### THE DATA

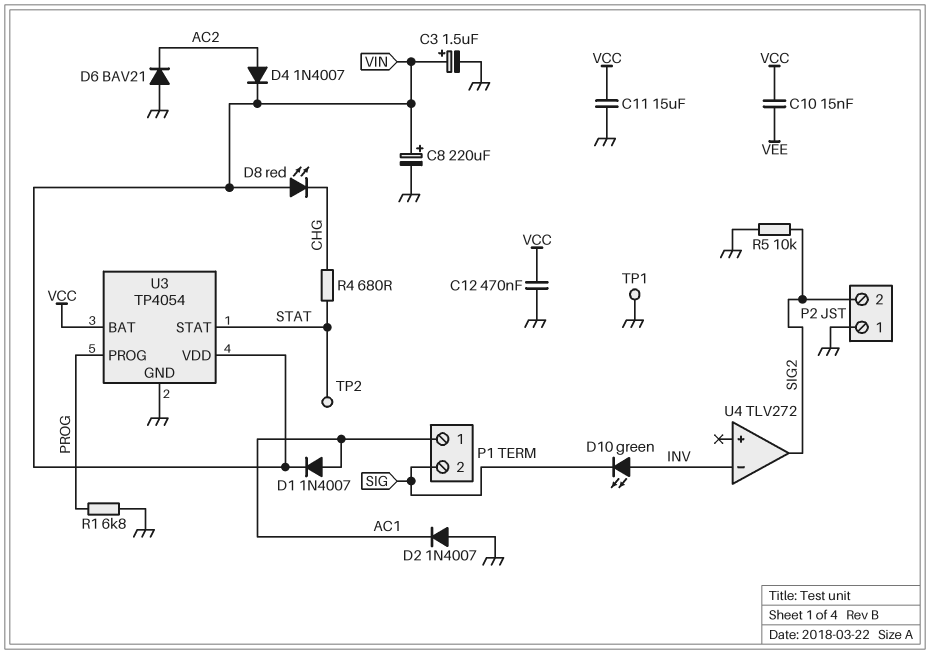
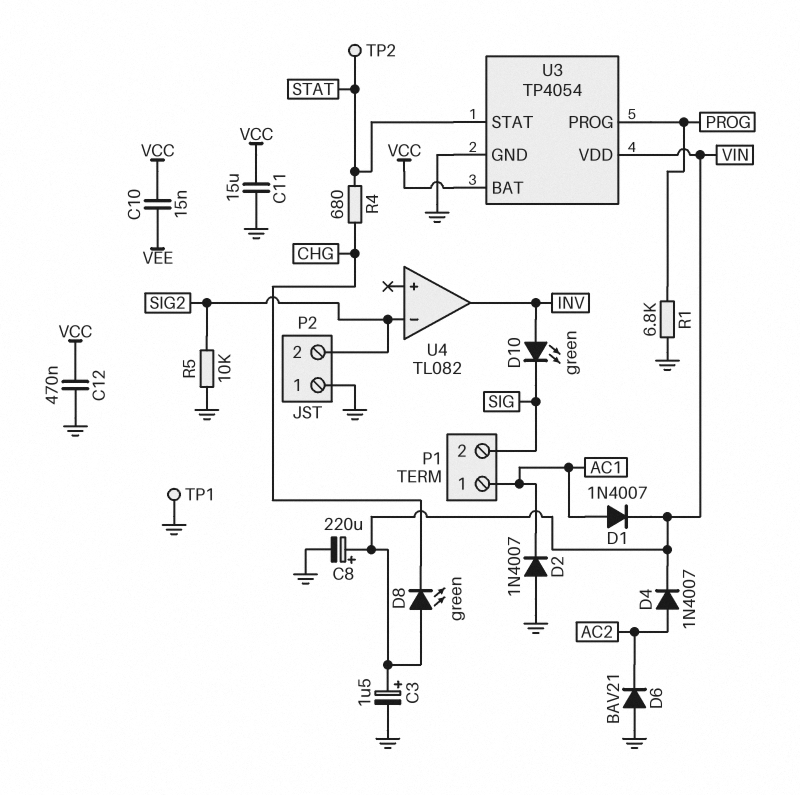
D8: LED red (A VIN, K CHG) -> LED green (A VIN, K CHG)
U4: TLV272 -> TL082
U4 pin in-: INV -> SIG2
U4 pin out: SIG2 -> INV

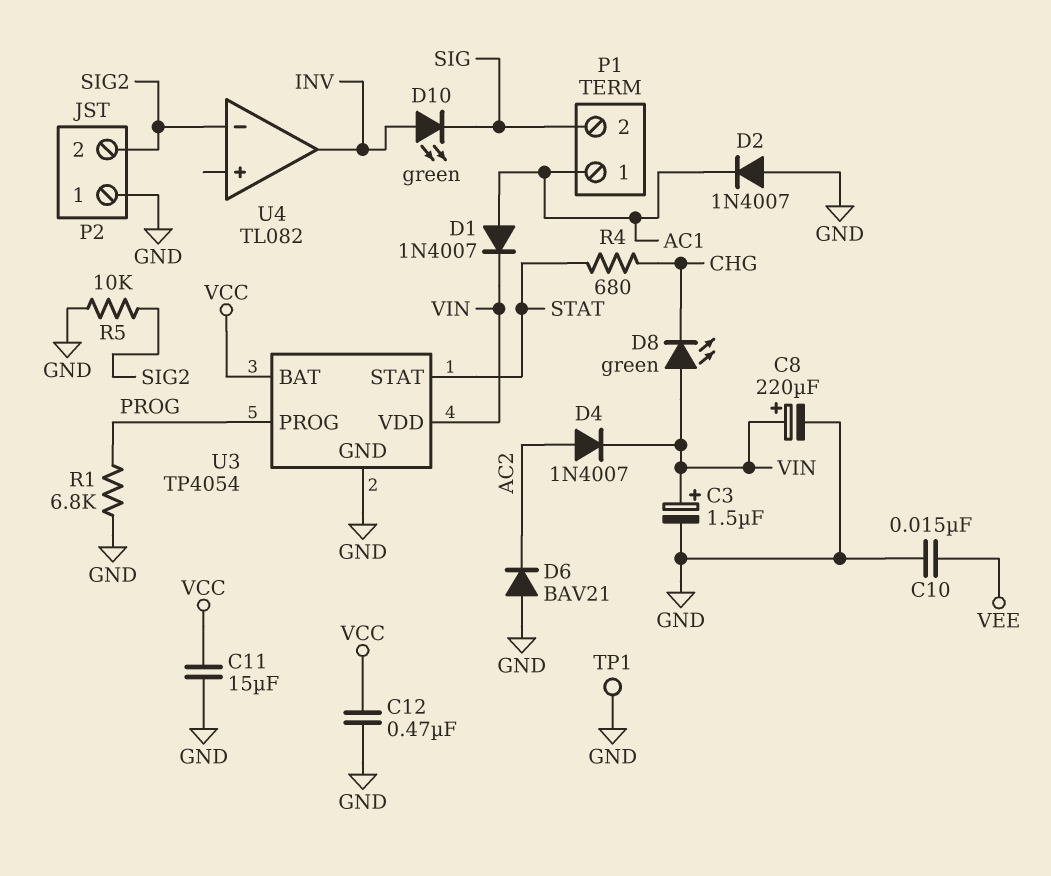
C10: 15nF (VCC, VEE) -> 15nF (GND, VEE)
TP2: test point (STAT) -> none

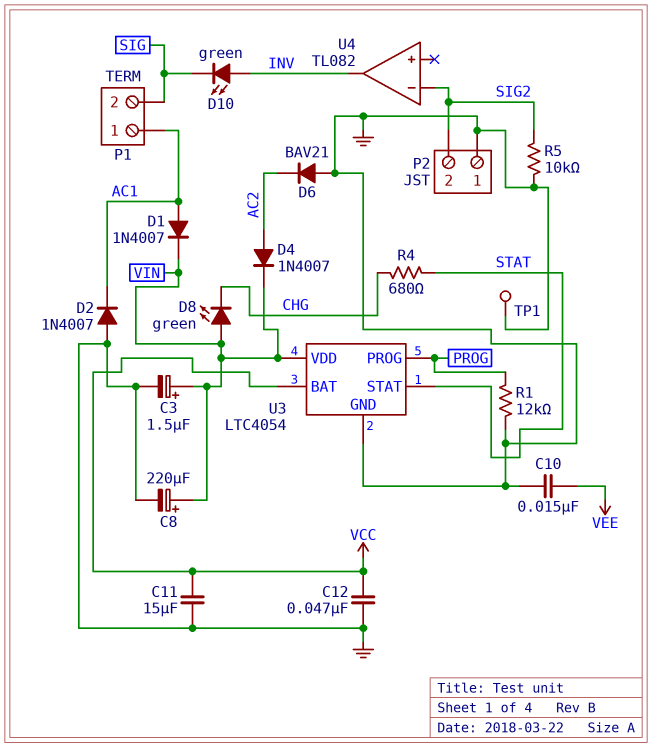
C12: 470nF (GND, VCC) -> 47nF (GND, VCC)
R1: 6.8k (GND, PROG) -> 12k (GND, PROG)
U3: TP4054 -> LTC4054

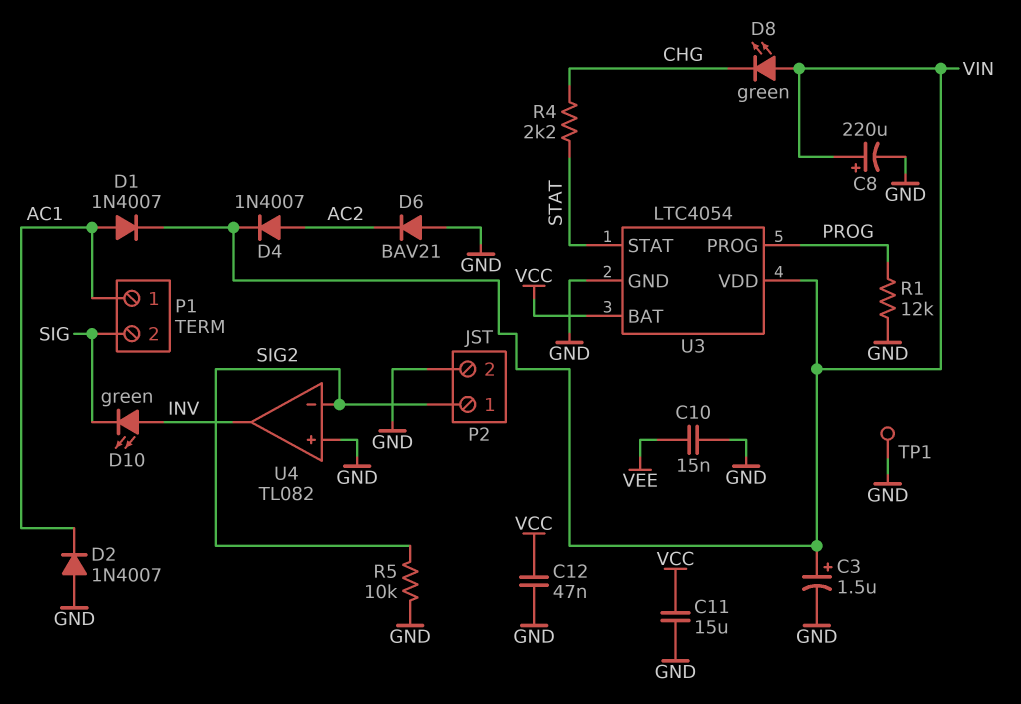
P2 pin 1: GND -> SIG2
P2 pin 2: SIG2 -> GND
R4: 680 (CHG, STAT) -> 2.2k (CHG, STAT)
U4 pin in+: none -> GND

### EXERCISE
Print every line of the material exactly as written, but drop the pictures.

### RESULT FOR THIS EXERCISE
D8: LED red (A VIN, K CHG) -> LED green (A VIN, K CHG)
U4: TLV272 -> TL082
U4 pin in-: INV -> SIG2
U4 pin out: SIG2 -> INV

C10: 15nF (VCC, VEE) -> 15nF (GND, VEE)
TP2: test point (STAT) -> none

C12: 470nF (GND, VCC) -> 47nF (GND, VCC)
R1: 6.8k (GND, PROG) -> 12k (GND, PROG)
U3: TP4054 -> LTC4054

P2 pin 1: GND -> SIG2
P2 pin 2: SIG2 -> GND
R4: 680 (CHG, STAT) -> 2.2k (CHG, STAT)
U4 pin in+: none -> GND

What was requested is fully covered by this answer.